- What the task requires: Every line from the one with "C1: 68nF (+12V, GND) -> none" through the final line of the entries below should be returned exactly; leave out all other lines.

*** Opening of Available records ***

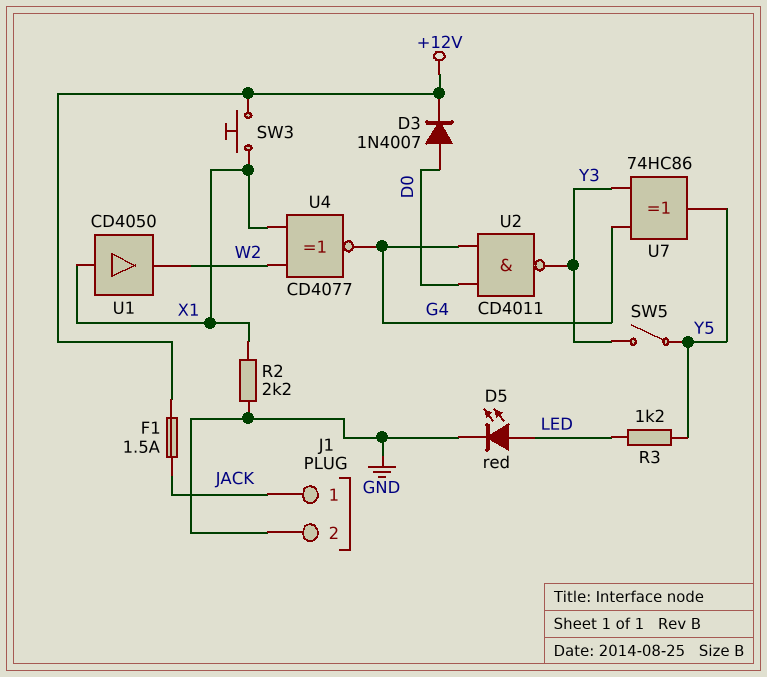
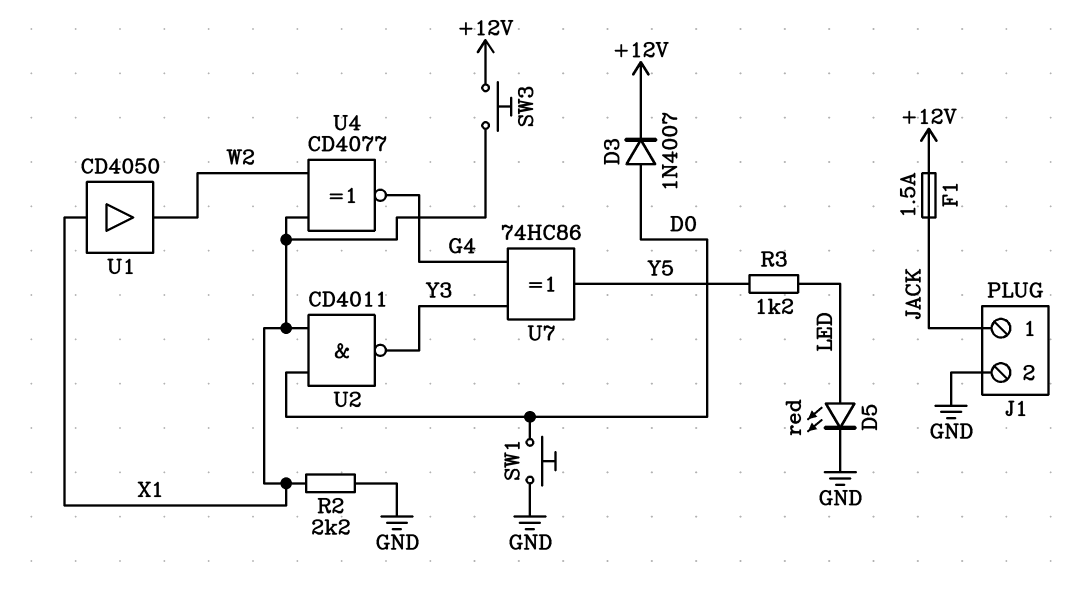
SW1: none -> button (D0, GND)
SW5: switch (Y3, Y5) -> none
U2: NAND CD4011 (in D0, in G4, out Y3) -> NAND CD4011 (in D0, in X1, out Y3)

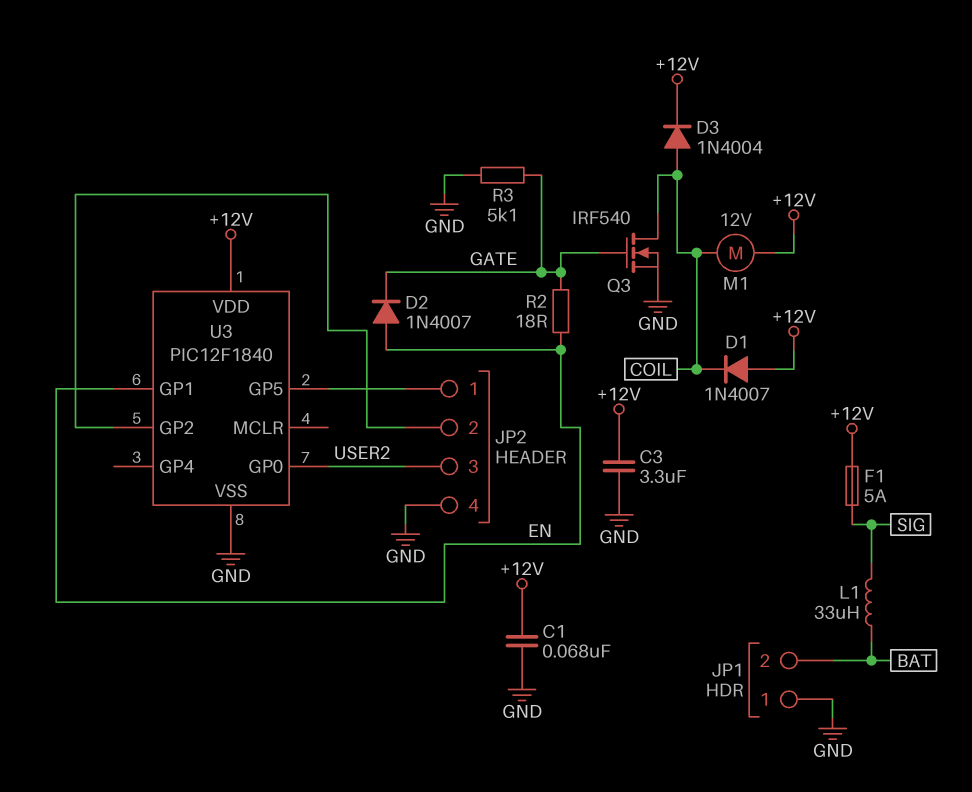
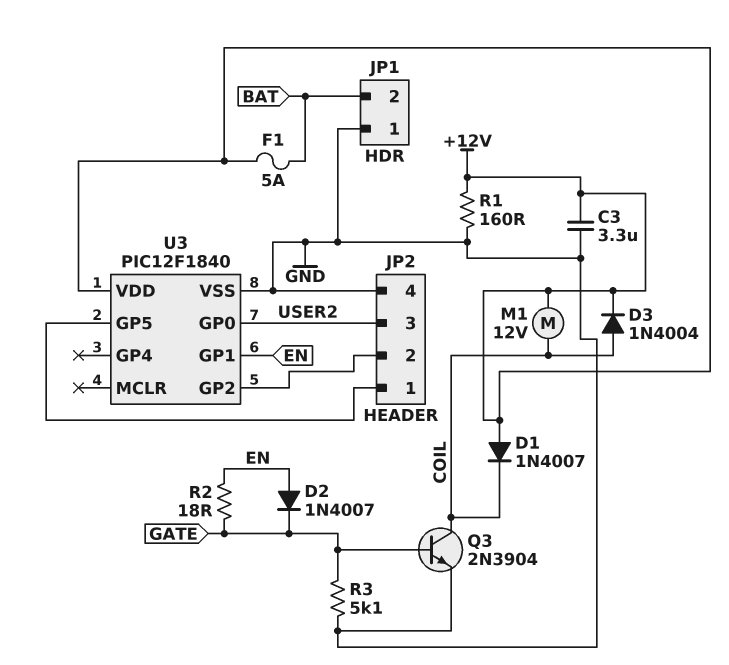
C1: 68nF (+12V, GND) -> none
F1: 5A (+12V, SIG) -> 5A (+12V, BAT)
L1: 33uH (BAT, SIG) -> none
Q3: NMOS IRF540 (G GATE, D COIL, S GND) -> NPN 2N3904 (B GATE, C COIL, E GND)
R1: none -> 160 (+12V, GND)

*** Close of Available records ***

- Solution:
C1: 68nF (+12V, GND) -> none
F1: 5A (+12V, SIG) -> 5A (+12V, BAT)
L1: 33uH (BAT, SIG) -> none
Q3: NMOS IRF540 (G GATE, D COIL, S GND) -> NPN 2N3904 (B GATE, C COIL, E GND)
R1: none -> 160 (+12V, GND)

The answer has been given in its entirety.